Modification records

::::::

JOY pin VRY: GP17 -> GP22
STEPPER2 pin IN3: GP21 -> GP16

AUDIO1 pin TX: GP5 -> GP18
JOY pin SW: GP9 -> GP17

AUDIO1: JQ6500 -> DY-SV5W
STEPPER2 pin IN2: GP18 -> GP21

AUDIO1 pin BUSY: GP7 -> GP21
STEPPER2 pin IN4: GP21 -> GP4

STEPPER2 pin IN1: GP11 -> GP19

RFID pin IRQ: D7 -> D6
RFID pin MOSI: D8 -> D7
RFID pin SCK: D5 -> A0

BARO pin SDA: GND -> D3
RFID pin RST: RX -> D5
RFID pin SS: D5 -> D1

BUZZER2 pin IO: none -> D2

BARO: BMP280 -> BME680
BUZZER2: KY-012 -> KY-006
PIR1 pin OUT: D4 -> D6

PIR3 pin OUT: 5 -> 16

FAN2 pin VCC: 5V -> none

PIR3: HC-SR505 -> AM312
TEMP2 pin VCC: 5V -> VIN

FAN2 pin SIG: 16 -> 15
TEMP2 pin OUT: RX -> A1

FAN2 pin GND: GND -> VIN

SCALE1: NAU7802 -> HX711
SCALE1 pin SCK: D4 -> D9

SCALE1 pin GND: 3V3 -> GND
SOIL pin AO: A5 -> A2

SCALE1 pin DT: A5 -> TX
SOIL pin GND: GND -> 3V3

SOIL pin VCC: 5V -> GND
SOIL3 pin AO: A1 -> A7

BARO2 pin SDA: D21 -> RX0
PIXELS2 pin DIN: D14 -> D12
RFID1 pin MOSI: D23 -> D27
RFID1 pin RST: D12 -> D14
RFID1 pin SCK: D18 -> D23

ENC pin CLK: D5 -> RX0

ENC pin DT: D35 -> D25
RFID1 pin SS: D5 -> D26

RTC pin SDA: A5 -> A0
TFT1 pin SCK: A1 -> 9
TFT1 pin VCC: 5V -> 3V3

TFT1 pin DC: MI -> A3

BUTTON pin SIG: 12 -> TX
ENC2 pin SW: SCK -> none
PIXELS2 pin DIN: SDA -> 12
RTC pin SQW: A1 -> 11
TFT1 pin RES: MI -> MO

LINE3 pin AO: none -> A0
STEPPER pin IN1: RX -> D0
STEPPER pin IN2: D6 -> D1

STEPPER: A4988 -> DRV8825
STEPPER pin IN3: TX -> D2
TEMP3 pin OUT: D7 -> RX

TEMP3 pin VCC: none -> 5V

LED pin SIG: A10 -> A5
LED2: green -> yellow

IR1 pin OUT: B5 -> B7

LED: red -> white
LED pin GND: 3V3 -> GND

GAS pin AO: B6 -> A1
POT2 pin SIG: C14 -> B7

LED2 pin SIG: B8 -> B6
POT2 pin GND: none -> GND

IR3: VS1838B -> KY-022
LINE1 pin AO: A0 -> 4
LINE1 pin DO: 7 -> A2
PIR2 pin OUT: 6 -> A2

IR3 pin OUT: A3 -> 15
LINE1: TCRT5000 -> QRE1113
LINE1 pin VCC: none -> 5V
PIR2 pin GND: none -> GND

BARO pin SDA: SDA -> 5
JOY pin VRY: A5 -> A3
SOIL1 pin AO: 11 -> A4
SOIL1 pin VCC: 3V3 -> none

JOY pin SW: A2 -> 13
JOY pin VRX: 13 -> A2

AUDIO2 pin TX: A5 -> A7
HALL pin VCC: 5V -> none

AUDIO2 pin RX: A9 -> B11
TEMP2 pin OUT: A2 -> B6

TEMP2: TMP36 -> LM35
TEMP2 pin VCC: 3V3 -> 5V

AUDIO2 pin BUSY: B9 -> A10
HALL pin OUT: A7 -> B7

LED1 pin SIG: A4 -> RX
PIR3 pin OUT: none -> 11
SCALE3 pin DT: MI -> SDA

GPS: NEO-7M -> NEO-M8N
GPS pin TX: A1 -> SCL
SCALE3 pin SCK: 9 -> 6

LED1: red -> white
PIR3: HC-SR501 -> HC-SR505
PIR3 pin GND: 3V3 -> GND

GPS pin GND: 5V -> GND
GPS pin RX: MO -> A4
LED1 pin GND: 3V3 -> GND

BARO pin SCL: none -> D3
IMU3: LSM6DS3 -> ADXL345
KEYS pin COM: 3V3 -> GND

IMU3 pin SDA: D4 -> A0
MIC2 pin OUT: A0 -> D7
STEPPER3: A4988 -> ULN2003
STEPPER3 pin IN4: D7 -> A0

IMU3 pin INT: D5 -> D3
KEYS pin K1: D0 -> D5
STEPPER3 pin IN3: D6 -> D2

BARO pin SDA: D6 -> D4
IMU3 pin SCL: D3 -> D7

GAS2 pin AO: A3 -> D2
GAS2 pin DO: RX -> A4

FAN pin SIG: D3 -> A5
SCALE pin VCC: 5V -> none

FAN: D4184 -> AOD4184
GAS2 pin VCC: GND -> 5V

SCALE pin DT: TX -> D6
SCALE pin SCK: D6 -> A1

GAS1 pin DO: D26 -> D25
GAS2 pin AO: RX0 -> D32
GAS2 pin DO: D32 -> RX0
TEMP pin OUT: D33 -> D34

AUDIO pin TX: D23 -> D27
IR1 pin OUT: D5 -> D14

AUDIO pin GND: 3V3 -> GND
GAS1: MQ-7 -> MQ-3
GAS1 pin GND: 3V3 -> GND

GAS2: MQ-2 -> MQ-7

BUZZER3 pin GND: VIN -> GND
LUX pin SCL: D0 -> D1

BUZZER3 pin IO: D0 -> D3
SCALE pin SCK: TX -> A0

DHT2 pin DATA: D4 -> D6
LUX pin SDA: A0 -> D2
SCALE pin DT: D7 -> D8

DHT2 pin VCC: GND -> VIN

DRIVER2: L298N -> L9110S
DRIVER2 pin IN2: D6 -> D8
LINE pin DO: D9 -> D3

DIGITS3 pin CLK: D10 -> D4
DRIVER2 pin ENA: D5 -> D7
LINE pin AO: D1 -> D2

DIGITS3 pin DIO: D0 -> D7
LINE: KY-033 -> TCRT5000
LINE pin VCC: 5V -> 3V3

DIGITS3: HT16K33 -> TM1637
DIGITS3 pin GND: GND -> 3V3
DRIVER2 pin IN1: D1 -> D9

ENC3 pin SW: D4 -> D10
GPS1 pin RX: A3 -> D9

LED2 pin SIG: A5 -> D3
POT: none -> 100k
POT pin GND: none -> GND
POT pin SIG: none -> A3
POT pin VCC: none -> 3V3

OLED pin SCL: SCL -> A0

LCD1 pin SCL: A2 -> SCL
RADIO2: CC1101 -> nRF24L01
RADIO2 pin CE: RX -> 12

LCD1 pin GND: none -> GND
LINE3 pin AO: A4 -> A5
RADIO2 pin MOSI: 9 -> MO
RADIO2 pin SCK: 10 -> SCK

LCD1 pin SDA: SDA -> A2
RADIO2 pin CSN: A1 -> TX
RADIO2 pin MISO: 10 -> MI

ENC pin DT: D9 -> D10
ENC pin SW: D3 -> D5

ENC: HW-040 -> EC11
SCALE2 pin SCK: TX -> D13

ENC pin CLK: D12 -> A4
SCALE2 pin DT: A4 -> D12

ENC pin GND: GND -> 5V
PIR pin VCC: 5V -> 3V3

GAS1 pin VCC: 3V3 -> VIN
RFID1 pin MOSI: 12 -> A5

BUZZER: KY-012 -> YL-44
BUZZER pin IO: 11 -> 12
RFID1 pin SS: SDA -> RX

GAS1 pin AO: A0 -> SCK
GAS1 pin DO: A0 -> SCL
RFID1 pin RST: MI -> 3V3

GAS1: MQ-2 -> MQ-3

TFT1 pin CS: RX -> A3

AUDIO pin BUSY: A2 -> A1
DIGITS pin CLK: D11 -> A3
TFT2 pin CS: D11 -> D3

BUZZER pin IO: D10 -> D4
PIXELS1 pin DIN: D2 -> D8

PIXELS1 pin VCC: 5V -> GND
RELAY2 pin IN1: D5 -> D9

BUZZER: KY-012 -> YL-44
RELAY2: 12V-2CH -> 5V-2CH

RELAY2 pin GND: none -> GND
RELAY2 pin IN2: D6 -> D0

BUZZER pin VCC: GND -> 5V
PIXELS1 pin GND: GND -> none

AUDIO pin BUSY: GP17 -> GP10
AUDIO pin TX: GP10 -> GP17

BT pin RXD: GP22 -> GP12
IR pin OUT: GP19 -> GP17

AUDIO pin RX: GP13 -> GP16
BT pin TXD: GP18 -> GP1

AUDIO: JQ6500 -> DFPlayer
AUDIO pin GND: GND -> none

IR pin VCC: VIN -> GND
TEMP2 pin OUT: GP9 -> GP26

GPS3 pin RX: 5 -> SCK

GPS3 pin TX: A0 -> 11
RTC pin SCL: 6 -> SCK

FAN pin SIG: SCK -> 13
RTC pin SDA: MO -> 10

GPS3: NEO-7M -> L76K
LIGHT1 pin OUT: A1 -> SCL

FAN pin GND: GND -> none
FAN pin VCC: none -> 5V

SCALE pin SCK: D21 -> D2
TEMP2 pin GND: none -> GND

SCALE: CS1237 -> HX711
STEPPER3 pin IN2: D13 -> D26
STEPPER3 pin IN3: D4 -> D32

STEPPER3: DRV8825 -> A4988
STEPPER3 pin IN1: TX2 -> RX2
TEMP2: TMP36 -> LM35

::::::

Copy out the range of lines above starting at the line with "BARO pin SDA: SDA -> 5" and ending at the line with "GAS2: MQ-2 -> MQ-7", exactly and including both.

BARO pin SDA: SDA -> 5
JOY pin VRY: A5 -> A3
SOIL1 pin AO: 11 -> A4
SOIL1 pin VCC: 3V3 -> none

JOY pin SW: A2 -> 13
JOY pin VRX: 13 -> A2

AUDIO2 pin TX: A5 -> A7
HALL pin VCC: 5V -> none

AUDIO2 pin RX: A9 -> B11
TEMP2 pin OUT: A2 -> B6

TEMP2: TMP36 -> LM35
TEMP2 pin VCC: 3V3 -> 5V

AUDIO2 pin BUSY: B9 -> A10
HALL pin OUT: A7 -> B7

LED1 pin SIG: A4 -> RX
PIR3 pin OUT: none -> 11
SCALE3 pin DT: MI -> SDA

GPS: NEO-7M -> NEO-M8N
GPS pin TX: A1 -> SCL
SCALE3 pin SCK: 9 -> 6

LED1: red -> white
PIR3: HC-SR501 -> HC-SR505
PIR3 pin GND: 3V3 -> GND

GPS pin GND: 5V -> GND
GPS pin RX: MO -> A4
LED1 pin GND: 3V3 -> GND

BARO pin SCL: none -> D3
IMU3: LSM6DS3 -> ADXL345
KEYS pin COM: 3V3 -> GND

IMU3 pin SDA: D4 -> A0
MIC2 pin OUT: A0 -> D7
STEPPER3: A4988 -> ULN2003
STEPPER3 pin IN4: D7 -> A0

IMU3 pin INT: D5 -> D3
KEYS pin K1: D0 -> D5
STEPPER3 pin IN3: D6 -> D2

BARO pin SDA: D6 -> D4
IMU3 pin SCL: D3 -> D7

GAS2 pin AO: A3 -> D2
GAS2 pin DO: RX -> A4

FAN pin SIG: D3 -> A5
SCALE pin VCC: 5V -> none

FAN: D4184 -> AOD4184
GAS2 pin VCC: GND -> 5V

SCALE pin DT: TX -> D6
SCALE pin SCK: D6 -> A1

GAS1 pin DO: D26 -> D25
GAS2 pin AO: RX0 -> D32
GAS2 pin DO: D32 -> RX0
TEMP pin OUT: D33 -> D34

AUDIO pin TX: D23 -> D27
IR1 pin OUT: D5 -> D14

AUDIO pin GND: 3V3 -> GND
GAS1: MQ-7 -> MQ-3
GAS1 pin GND: 3V3 -> GND

GAS2: MQ-2 -> MQ-7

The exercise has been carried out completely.